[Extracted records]
*** Begin section ***
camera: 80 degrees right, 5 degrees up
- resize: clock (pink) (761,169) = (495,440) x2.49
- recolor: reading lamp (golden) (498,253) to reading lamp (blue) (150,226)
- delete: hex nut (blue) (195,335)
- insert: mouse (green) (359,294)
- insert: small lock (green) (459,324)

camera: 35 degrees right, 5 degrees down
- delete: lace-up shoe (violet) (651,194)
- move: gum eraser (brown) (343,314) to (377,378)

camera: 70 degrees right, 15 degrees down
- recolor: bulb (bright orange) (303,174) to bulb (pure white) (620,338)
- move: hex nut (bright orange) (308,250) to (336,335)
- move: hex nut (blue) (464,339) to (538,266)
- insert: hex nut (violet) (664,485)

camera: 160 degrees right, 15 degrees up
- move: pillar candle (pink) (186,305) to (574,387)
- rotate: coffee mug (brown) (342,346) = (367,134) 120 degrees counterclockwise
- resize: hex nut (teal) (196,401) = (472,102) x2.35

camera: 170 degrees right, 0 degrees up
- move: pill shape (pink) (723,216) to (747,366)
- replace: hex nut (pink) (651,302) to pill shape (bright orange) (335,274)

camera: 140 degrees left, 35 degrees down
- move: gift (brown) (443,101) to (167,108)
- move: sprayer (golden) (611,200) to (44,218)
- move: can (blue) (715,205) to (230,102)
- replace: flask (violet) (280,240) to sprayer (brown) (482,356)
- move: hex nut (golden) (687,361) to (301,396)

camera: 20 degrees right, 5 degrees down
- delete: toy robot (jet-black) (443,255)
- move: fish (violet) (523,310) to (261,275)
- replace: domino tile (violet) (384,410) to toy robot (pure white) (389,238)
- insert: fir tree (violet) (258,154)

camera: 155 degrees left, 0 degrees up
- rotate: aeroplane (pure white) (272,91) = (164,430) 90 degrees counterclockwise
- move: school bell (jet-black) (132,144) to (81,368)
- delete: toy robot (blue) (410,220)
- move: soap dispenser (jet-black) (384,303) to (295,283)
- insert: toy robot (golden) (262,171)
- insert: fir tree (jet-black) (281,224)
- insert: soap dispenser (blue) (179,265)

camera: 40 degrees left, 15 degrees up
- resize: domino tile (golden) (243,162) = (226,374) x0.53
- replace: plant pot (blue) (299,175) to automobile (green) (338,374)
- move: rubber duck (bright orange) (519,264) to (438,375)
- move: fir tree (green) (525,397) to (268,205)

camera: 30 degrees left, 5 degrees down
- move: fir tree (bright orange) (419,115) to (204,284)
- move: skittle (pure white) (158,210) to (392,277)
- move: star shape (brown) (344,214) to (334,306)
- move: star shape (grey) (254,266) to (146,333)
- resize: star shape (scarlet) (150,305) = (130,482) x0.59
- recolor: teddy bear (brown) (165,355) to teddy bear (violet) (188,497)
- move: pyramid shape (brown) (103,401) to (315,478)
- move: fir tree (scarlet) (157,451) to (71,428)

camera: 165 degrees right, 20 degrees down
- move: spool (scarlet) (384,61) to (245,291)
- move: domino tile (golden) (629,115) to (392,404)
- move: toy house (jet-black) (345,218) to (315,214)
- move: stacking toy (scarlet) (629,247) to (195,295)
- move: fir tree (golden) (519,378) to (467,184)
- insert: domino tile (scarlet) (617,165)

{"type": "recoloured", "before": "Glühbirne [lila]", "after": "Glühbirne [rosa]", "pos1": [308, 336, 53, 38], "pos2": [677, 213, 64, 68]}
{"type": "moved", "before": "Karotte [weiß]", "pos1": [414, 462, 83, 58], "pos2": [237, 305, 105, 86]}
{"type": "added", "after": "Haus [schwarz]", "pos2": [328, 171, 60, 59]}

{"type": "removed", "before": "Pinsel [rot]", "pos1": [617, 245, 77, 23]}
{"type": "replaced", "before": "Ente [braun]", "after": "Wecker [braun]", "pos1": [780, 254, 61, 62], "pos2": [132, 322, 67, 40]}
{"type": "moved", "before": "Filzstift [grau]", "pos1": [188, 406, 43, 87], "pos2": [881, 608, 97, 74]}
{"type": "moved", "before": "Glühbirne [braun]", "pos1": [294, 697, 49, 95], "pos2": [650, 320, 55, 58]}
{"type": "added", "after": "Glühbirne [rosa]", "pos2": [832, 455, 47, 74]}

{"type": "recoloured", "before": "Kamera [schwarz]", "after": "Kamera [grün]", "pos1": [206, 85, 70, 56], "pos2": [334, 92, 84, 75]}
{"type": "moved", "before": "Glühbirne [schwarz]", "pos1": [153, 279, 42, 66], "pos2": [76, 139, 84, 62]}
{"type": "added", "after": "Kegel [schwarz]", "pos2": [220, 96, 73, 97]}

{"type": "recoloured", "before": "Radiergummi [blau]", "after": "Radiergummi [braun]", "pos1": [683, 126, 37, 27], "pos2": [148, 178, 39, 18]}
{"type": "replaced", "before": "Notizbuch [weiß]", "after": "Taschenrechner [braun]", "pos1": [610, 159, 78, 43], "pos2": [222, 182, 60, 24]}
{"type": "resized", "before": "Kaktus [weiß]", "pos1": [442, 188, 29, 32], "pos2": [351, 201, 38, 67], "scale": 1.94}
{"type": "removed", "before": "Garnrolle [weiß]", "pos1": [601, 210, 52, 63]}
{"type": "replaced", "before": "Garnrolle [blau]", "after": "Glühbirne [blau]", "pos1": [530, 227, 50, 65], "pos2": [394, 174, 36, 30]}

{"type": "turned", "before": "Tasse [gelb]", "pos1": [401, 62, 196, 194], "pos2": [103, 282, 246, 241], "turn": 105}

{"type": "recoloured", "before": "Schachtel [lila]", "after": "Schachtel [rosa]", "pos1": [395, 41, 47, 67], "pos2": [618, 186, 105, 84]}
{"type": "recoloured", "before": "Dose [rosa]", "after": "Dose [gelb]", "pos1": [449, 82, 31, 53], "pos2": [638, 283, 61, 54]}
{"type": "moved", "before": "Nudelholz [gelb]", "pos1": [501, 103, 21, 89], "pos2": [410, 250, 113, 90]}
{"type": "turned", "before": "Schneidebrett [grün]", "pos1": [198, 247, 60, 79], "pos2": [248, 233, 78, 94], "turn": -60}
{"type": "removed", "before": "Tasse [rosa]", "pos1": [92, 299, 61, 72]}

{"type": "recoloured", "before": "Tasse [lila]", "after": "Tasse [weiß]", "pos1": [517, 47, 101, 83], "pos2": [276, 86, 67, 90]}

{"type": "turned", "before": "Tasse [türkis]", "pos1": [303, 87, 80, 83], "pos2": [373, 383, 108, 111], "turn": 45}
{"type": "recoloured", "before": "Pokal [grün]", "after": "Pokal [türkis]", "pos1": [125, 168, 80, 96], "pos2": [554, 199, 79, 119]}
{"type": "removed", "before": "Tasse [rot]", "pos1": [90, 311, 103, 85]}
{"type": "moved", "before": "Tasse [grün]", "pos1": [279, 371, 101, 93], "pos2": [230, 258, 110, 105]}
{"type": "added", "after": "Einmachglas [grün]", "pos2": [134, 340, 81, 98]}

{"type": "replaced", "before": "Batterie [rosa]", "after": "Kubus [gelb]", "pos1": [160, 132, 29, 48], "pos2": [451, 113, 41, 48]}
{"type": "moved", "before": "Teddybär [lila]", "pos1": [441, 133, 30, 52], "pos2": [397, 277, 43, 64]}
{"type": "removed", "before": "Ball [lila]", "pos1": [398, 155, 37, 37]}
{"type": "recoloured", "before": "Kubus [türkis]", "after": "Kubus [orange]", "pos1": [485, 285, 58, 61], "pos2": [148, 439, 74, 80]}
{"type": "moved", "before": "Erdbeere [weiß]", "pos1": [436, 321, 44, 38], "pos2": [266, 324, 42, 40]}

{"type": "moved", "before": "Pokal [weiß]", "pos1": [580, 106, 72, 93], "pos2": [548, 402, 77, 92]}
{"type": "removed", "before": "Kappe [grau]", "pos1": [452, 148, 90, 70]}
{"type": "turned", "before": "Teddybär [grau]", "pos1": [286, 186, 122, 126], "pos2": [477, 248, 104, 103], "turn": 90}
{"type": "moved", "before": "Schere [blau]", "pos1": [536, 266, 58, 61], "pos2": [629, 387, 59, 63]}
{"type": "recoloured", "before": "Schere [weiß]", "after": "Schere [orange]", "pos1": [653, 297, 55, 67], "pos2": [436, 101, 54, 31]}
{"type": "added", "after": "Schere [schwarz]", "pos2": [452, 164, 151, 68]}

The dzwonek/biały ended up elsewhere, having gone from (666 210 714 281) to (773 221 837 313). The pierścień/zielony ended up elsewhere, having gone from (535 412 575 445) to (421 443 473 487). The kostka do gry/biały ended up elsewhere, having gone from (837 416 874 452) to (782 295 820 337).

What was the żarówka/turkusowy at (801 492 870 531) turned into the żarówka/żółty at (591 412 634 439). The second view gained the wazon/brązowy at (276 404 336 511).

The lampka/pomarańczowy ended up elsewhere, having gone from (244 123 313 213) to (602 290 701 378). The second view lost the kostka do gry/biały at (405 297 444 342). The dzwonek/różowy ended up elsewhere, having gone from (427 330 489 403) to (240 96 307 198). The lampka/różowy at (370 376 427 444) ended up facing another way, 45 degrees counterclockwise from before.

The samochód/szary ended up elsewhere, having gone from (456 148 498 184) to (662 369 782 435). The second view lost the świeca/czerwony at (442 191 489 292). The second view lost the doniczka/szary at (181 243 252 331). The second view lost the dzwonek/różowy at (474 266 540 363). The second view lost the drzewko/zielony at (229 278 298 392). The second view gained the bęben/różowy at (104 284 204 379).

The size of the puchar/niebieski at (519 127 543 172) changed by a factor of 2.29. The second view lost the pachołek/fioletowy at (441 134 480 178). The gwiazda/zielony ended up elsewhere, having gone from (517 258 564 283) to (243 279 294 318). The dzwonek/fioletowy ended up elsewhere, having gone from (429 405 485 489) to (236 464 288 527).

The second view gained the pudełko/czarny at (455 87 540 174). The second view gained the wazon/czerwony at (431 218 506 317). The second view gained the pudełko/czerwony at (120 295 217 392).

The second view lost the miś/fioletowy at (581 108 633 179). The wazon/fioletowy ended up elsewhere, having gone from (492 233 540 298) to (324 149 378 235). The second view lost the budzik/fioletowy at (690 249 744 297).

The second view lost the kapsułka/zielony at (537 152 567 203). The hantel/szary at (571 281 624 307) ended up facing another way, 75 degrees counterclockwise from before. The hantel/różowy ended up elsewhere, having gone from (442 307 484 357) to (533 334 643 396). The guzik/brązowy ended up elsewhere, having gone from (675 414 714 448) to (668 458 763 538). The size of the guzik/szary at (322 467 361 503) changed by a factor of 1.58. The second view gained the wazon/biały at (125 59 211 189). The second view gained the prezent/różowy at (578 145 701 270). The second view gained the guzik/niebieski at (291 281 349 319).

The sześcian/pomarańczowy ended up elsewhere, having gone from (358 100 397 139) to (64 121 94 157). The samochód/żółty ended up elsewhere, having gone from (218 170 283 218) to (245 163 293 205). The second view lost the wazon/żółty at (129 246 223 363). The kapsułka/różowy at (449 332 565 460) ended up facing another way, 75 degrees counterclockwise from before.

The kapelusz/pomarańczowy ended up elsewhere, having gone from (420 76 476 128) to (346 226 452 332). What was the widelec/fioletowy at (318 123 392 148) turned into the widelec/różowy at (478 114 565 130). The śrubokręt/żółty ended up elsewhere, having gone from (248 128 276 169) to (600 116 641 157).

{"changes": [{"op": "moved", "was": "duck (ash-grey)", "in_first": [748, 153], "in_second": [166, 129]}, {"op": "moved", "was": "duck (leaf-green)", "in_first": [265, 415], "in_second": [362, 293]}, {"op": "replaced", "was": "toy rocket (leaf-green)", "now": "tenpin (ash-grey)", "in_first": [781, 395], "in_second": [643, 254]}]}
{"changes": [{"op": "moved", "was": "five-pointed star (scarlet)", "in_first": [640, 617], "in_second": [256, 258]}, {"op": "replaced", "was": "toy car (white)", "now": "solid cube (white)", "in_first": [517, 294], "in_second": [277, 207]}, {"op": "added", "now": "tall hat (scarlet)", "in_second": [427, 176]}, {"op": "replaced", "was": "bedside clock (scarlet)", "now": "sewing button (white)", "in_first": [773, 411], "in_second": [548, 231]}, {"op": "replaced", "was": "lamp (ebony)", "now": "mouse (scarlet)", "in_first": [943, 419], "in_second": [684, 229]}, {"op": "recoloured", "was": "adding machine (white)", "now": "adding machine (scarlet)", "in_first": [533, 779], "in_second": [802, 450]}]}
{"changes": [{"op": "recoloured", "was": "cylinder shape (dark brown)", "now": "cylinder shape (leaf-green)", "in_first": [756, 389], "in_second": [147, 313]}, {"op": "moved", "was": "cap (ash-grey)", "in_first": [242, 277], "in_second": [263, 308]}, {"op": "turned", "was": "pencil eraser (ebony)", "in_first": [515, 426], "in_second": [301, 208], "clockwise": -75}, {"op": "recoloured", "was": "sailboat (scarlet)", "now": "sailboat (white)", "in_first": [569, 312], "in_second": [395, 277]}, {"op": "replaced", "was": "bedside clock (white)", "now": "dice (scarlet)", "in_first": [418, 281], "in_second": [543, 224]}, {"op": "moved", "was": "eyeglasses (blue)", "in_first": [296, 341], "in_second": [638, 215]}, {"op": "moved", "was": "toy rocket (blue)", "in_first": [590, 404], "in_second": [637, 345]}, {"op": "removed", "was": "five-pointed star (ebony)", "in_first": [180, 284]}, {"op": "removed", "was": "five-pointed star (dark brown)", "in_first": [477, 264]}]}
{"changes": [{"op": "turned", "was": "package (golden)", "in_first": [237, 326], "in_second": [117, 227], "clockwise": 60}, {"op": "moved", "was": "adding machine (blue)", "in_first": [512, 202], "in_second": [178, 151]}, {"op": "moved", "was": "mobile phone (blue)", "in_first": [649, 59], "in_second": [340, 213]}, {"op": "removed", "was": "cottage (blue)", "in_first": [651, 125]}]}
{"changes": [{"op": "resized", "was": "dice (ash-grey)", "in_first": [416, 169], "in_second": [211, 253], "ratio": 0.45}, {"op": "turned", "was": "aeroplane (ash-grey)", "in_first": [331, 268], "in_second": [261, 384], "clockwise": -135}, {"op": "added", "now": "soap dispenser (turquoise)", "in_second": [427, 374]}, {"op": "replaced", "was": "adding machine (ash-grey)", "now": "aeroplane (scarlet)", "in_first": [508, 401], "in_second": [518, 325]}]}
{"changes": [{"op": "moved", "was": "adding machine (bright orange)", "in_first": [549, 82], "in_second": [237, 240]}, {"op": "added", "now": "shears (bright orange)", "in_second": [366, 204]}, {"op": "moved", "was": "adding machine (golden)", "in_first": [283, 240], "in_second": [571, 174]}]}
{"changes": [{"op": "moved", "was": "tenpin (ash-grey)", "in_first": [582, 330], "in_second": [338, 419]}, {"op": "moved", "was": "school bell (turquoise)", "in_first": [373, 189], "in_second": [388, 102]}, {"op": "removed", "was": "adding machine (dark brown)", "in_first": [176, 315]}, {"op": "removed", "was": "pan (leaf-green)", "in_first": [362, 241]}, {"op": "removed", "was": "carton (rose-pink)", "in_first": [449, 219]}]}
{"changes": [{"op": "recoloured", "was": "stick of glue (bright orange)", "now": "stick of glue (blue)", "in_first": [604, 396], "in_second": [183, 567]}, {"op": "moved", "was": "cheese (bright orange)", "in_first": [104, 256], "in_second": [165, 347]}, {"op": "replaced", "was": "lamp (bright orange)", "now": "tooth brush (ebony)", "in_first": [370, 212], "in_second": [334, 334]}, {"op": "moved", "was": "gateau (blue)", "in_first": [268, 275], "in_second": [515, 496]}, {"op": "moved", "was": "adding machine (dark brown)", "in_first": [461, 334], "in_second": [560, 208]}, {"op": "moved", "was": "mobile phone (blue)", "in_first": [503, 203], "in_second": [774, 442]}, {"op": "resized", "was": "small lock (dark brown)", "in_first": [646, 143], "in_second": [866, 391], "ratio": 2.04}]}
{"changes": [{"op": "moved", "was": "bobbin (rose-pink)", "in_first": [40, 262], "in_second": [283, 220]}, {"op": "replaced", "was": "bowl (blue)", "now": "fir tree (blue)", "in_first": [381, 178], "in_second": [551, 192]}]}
*** End section ***
WHAT THE TASK REQUIRES: For the string "rotate", tally the lines above that contain it and give only the figure.

ANSWER SPACE: 2